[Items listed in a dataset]
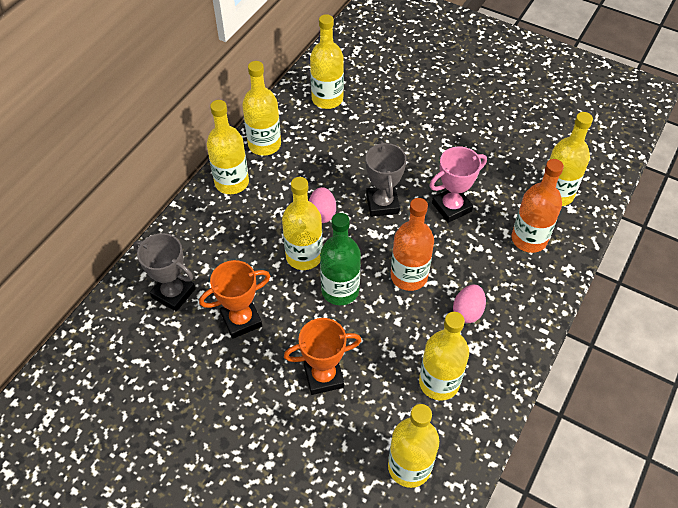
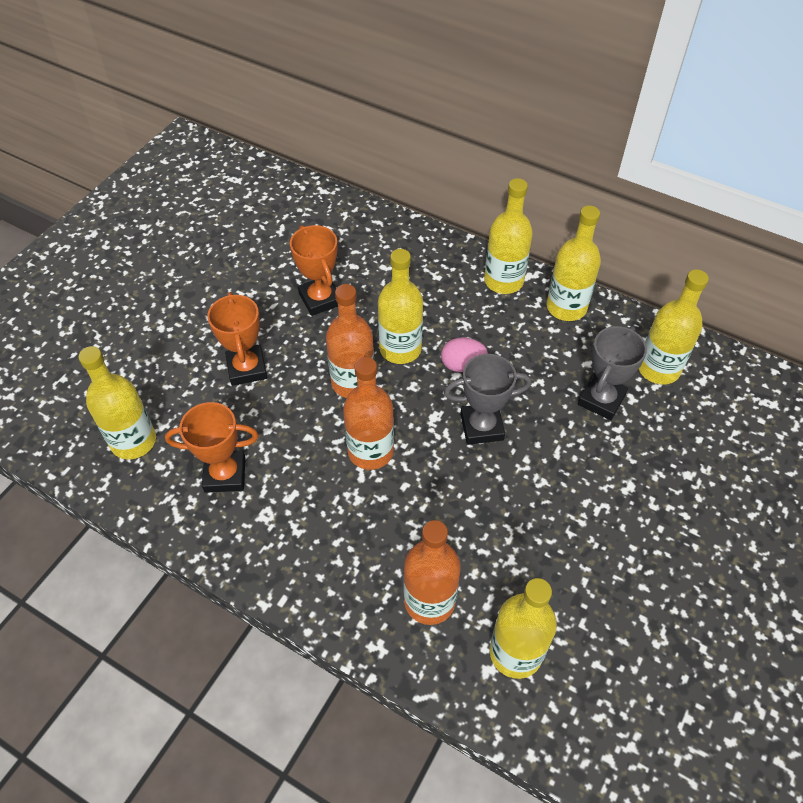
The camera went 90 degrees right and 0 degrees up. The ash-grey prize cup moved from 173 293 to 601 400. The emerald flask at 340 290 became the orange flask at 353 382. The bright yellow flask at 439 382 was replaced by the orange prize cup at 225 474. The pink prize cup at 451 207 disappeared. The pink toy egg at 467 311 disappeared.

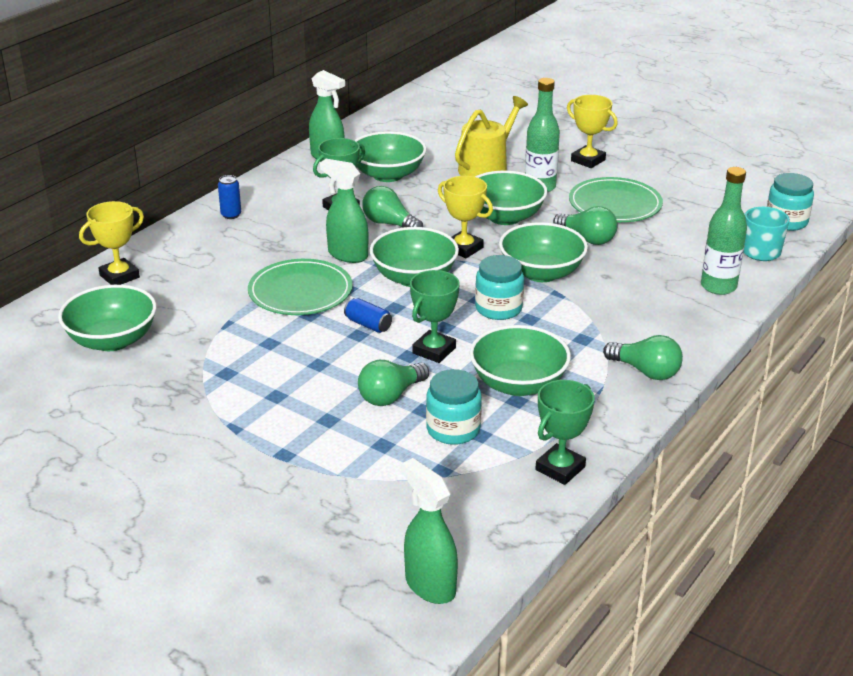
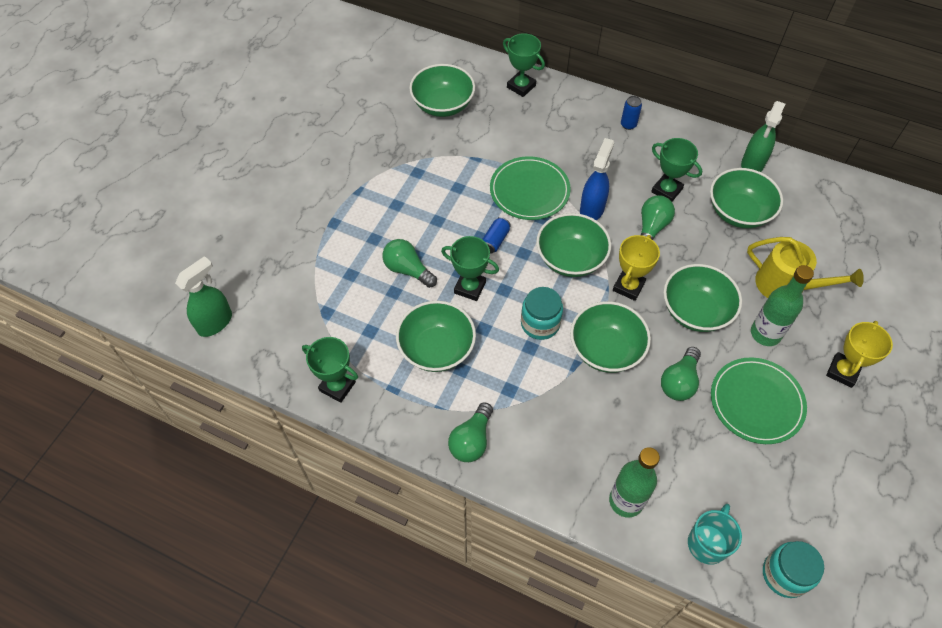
The camera went 80 degrees right and 25 degrees up. The bright yellow prize cup at 119 276 became the emerald prize cup at 521 86. The emerald spray bottle at 347 255 became the royal blue spray bottle at 592 209. The turquoise jam jar at 453 429 disappeared.

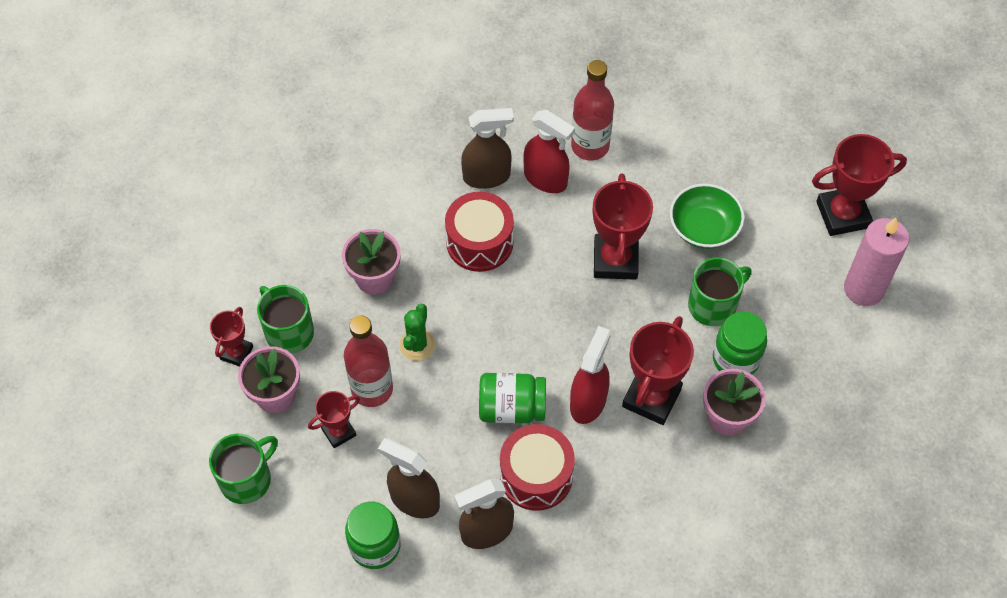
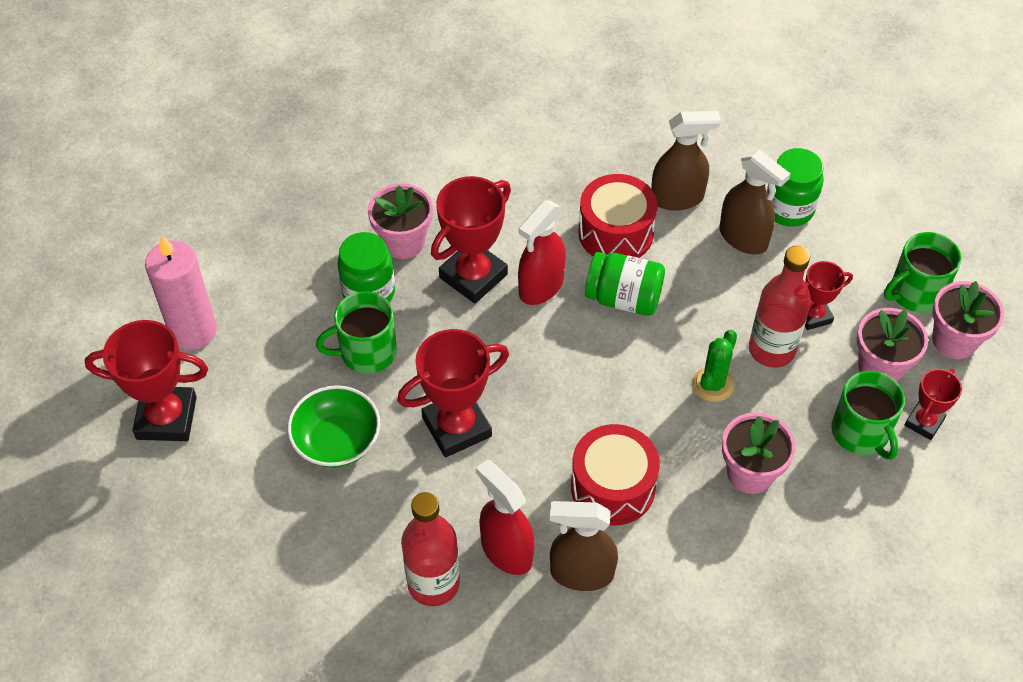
The camera went 165 degrees left and 5 degrees down. The red prize cup at 615 260 turned 45 degrees clockwise. The pink potted plant at 954 340 appeared.

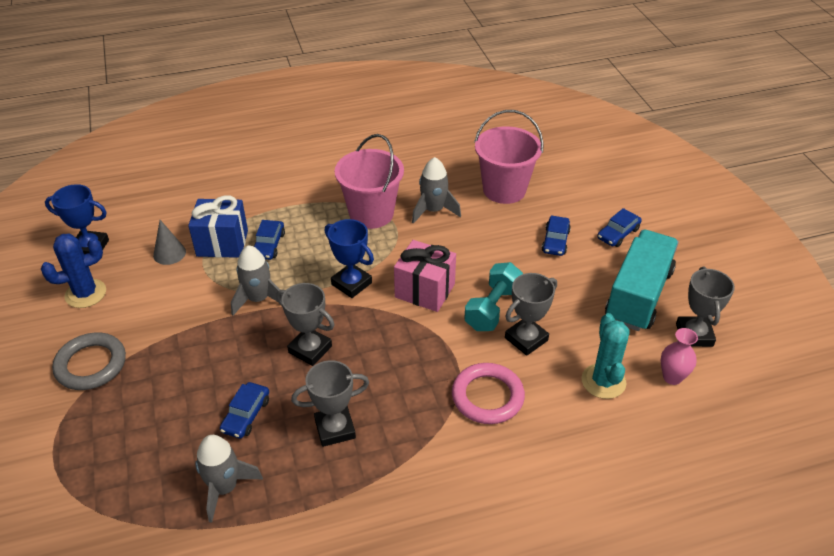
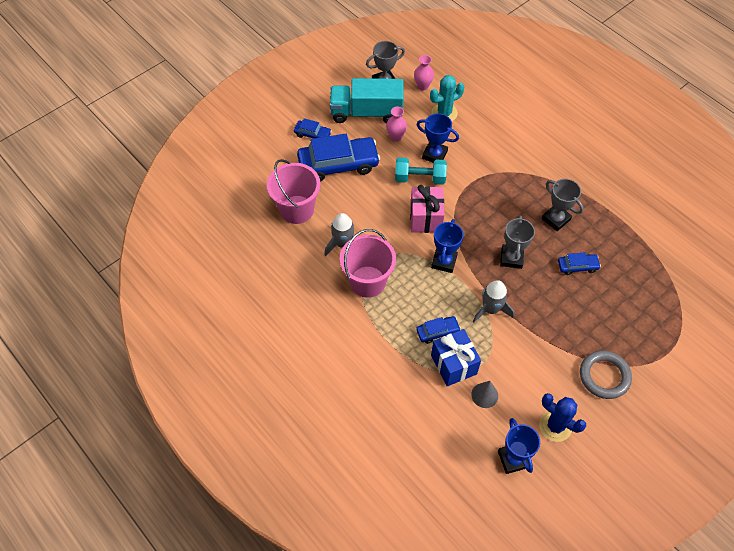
The camera went 115 degrees left and 15 degrees up. The ash-grey spaceship at 224 488 disappeared. The pink ring at 487 397 disappeared. The ash-grey prize cup at 526 339 became the royal blue prize cup at 434 155. The royal blue automobile at 555 241 changed to 2.12 times the size. The pink vase at 396 137 appeared.

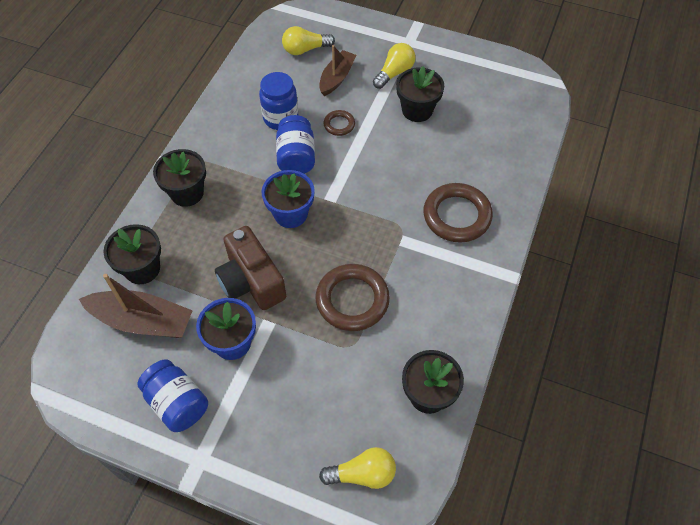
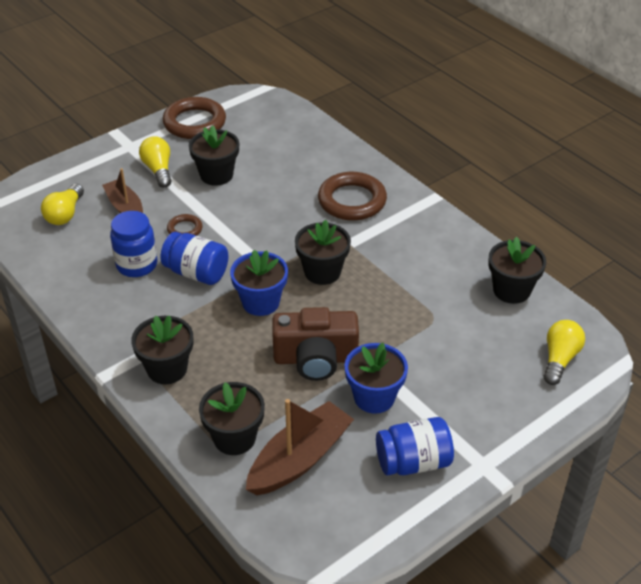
The camera went 60 degrees left and 15 degrees down. The dark brown ring moved from 352 300 to 194 123. The black potted plant at 322 272 appeared.

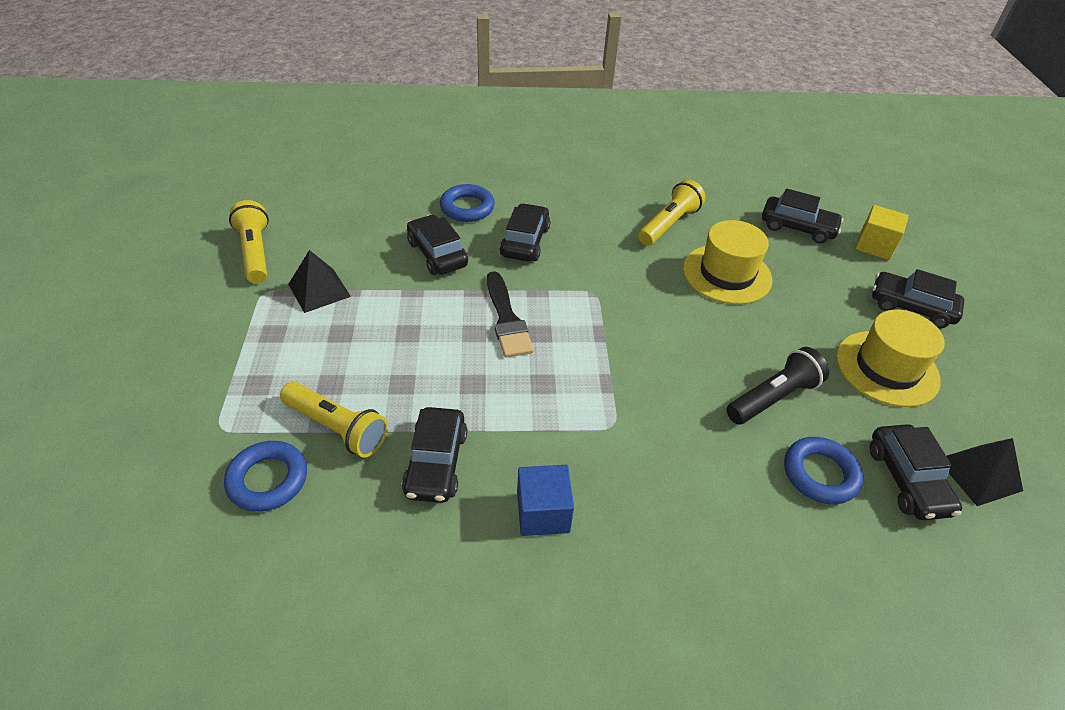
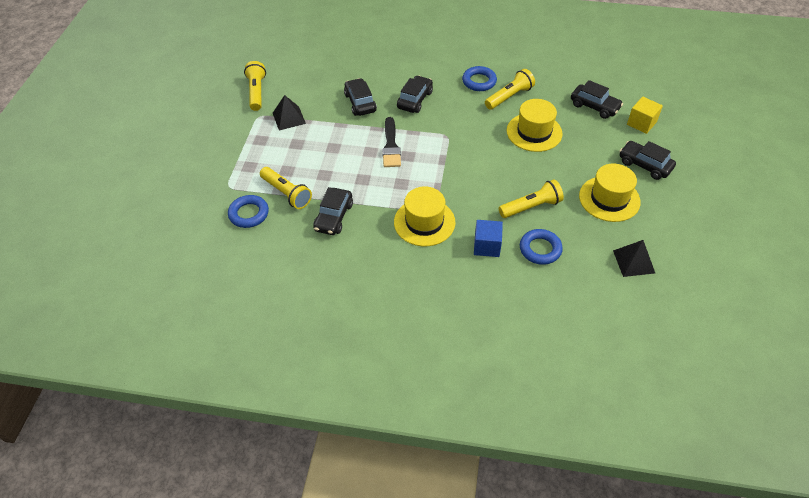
The camera went 15 degrees right and 5 degrees up. The royal blue ring moved from 467 207 to 479 81. The royal blue cube moved from 543 513 to 487 246. The black torch at 773 398 became the bright yellow torch at 531 207. The black automobile at 907 480 disappeared. The bright yellow hat at 424 222 appeared.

- _PROBLEM DESCRIPTION_:
Be exact. Write out all the entries and omit the pictures.

- _EXERCISE SOLUTION_:
The camera went 90 degrees right and 0 degrees up. The ash-grey prize cup moved from 173 293 to 601 400. The emerald flask at 340 290 became the orange flask at 353 382. The bright yellow flask at 439 382 was replaced by the orange prize cup at 225 474. The pink prize cup at 451 207 disappeared. The pink toy egg at 467 311 disappeared.

The camera went 80 degrees right and 25 degrees up. The bright yellow prize cup at 119 276 became the emerald prize cup at 521 86. The emerald spray bottle at 347 255 became the royal blue spray bottle at 592 209. The turquoise jam jar at 453 429 disappeared.

The camera went 165 degrees left and 5 degrees down. The red prize cup at 615 260 turned 45 degrees clockwise. The pink potted plant at 954 340 appeared.

The camera went 115 degrees left and 15 degrees up. The ash-grey spaceship at 224 488 disappeared. The pink ring at 487 397 disappeared. The ash-grey prize cup at 526 339 became the royal blue prize cup at 434 155. The royal blue automobile at 555 241 changed to 2.12 times the size. The pink vase at 396 137 appeared.

The camera went 60 degrees left and 15 degrees down. The dark brown ring moved from 352 300 to 194 123. The black potted plant at 322 272 appeared.

The camera went 15 degrees right and 5 degrees up. The royal blue ring moved from 467 207 to 479 81. The royal blue cube moved from 543 513 to 487 246. The black torch at 773 398 became the bright yellow torch at 531 207. The black automobile at 907 480 disappeared. The bright yellow hat at 424 222 appeared.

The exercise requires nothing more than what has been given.